Start Records for the task

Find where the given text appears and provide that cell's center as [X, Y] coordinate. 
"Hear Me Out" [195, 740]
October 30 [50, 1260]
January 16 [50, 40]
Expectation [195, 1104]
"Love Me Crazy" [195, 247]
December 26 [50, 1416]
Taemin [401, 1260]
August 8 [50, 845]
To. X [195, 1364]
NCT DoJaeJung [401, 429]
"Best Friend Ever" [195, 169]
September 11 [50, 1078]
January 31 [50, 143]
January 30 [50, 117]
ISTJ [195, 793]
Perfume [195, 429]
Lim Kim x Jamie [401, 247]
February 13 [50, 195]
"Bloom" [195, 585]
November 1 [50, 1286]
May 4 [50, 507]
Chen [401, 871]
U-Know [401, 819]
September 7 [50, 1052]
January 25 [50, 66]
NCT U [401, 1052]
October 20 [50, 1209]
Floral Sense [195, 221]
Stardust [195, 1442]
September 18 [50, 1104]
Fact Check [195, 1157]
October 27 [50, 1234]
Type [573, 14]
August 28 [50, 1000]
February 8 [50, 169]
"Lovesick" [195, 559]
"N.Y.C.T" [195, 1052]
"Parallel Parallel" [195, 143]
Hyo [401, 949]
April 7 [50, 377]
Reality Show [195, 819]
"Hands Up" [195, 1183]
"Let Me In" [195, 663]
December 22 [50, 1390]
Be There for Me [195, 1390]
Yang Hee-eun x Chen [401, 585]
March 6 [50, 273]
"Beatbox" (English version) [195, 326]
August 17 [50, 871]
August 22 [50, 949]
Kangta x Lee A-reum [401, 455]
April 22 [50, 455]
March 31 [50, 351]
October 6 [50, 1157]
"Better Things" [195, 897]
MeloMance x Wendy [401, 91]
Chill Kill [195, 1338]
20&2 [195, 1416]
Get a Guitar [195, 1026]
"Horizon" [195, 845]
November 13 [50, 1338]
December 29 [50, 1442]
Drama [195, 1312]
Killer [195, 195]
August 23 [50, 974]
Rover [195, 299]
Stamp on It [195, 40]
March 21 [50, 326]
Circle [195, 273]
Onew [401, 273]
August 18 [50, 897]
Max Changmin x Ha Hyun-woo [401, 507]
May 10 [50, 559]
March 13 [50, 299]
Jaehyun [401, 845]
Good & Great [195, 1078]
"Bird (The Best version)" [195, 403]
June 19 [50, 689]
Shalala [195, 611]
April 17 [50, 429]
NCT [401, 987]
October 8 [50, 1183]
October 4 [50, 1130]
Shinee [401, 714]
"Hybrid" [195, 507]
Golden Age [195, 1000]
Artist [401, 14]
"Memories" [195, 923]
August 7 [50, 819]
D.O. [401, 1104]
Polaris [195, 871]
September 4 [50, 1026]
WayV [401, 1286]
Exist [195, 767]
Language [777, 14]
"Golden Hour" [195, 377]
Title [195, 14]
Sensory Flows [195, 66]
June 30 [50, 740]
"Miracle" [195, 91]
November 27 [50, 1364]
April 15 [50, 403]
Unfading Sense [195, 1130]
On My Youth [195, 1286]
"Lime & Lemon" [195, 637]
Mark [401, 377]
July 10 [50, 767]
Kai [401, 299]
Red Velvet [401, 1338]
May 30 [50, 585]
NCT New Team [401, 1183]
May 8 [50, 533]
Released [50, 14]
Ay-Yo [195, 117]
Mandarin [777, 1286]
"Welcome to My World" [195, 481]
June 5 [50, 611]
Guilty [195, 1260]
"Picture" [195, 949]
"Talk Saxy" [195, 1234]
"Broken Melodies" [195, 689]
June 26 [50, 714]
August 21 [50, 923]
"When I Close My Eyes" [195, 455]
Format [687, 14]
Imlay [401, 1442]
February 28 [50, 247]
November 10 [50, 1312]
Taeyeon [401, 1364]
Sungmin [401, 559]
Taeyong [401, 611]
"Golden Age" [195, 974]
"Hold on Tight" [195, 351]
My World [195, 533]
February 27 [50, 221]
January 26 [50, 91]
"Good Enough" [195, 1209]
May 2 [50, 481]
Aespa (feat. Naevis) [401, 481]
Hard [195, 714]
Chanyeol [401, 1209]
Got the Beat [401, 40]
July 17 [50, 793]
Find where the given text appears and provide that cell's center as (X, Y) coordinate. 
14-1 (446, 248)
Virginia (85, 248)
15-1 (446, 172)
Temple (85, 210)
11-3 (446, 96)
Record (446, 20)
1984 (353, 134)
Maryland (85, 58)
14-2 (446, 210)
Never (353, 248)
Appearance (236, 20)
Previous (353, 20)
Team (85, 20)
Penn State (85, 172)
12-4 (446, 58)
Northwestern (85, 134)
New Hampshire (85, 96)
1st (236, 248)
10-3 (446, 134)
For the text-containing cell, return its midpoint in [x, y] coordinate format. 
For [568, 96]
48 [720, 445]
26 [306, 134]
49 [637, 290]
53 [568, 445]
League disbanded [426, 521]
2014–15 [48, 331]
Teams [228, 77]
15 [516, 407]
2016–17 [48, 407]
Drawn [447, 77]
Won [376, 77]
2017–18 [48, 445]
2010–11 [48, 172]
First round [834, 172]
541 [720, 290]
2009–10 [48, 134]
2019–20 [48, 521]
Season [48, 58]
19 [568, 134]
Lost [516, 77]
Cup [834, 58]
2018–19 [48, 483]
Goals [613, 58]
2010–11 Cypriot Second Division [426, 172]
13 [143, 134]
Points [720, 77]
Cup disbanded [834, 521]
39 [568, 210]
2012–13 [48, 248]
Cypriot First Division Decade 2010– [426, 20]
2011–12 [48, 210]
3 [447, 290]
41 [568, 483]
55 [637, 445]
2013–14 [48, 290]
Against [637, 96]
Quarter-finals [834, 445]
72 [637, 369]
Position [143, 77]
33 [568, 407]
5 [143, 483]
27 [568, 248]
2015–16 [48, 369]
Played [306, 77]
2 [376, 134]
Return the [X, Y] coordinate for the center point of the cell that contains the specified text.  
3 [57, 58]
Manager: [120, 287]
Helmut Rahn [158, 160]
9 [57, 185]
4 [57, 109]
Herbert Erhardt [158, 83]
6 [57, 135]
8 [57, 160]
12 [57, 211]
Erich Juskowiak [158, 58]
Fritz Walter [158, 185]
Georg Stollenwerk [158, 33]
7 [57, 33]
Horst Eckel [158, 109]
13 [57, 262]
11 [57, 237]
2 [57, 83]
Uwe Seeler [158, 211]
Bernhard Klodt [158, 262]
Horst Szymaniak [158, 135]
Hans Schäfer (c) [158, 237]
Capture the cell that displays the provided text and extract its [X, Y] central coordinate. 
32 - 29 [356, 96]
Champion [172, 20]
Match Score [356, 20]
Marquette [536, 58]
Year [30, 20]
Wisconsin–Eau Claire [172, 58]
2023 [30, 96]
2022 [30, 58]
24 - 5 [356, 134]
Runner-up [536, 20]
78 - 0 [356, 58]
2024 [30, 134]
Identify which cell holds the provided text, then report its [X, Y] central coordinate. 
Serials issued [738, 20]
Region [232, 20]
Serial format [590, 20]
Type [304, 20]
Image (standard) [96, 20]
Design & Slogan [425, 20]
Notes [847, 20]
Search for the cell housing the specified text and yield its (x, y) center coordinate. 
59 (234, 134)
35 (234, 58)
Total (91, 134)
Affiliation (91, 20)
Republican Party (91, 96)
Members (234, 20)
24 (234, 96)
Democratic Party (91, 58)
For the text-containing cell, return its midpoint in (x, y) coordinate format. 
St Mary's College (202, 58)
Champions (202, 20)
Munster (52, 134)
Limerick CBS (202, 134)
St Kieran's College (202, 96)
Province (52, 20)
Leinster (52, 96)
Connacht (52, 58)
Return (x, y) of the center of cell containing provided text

End Records for the task

Exercise details — Could you copy out, word for word, the entries above, starting at their very first line and ending at the line containing "Killer [195, 195]", with both of those lines included?

Task result —
Find where the given text appears and provide that cell's center as [X, Y] coordinate. 
"Hear Me Out" [195, 740]
October 30 [50, 1260]
January 16 [50, 40]
Expectation [195, 1104]
"Love Me Crazy" [195, 247]
December 26 [50, 1416]
Taemin [401, 1260]
August 8 [50, 845]
To. X [195, 1364]
NCT DoJaeJung [401, 429]
"Best Friend Ever" [195, 169]
September 11 [50, 1078]
January 31 [50, 143]
January 30 [50, 117]
ISTJ [195, 793]
Perfume [195, 429]
Lim Kim x Jamie [401, 247]
February 13 [50, 195]
"Bloom" [195, 585]
November 1 [50, 1286]
May 4 [50, 507]
Chen [401, 871]
U-Know [401, 819]
September 7 [50, 1052]
January 25 [50, 66]
NCT U [401, 1052]
October 20 [50, 1209]
Floral Sense [195, 221]
Stardust [195, 1442]
September 18 [50, 1104]
Fact Check [195, 1157]
October 27 [50, 1234]
Type [573, 14]
August 28 [50, 1000]
February 8 [50, 169]
"Lovesick" [195, 559]
"N.Y.C.T" [195, 1052]
"Parallel Parallel" [195, 143]
Hyo [401, 949]
April 7 [50, 377]
Reality Show [195, 819]
"Hands Up" [195, 1183]
"Let Me In" [195, 663]
December 22 [50, 1390]
Be There for Me [195, 1390]
Yang Hee-eun x Chen [401, 585]
March 6 [50, 273]
"Beatbox" (English version) [195, 326]
August 17 [50, 871]
August 22 [50, 949]
Kangta x Lee A-reum [401, 455]
April 22 [50, 455]
March 31 [50, 351]
October 6 [50, 1157]
"Better Things" [195, 897]
MeloMance x Wendy [401, 91]
Chill Kill [195, 1338]
20&2 [195, 1416]
Get a Guitar [195, 1026]
"Horizon" [195, 845]
November 13 [50, 1338]
December 29 [50, 1442]
Drama [195, 1312]
Killer [195, 195]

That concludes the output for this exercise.